* _SOURCE DATA_:

───

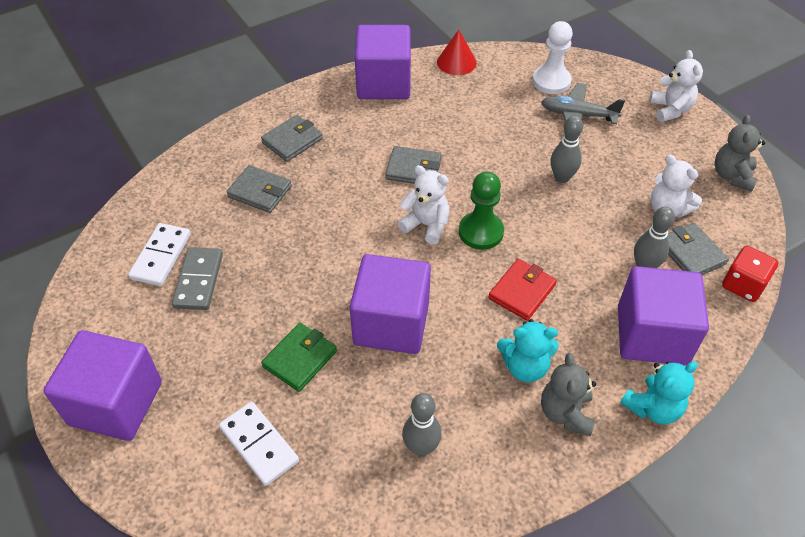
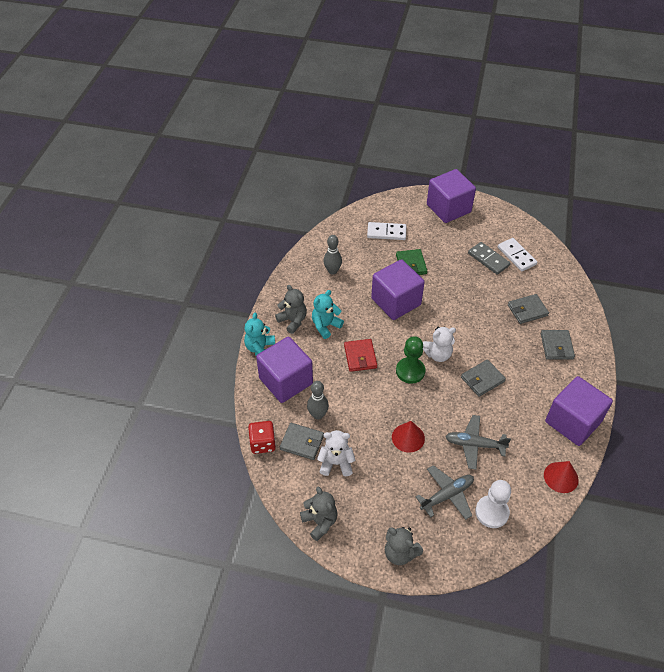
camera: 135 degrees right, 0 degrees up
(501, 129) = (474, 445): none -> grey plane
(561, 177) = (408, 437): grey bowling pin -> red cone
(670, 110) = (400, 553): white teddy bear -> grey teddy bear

───

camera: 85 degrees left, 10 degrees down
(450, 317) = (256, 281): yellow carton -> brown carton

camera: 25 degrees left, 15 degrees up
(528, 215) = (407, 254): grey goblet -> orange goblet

───

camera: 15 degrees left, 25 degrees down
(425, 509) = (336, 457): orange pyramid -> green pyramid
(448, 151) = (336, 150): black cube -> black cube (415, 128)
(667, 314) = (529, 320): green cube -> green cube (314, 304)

───

* _AIM OF THE TASK_: Using the data above, reproduce exactly the lines between those holding "camera: 135 degrees right, 0 degrees up" and "(670, 110) = (400, 553): white", inclusive, and no others.

* _ANSWER TO THIS EXERCISE_:
camera: 135 degrees right, 0 degrees up
(501, 129) = (474, 445): none -> grey plane
(561, 177) = (408, 437): grey bowling pin -> red cone
(670, 110) = (400, 553): white teddy bear -> grey teddy bear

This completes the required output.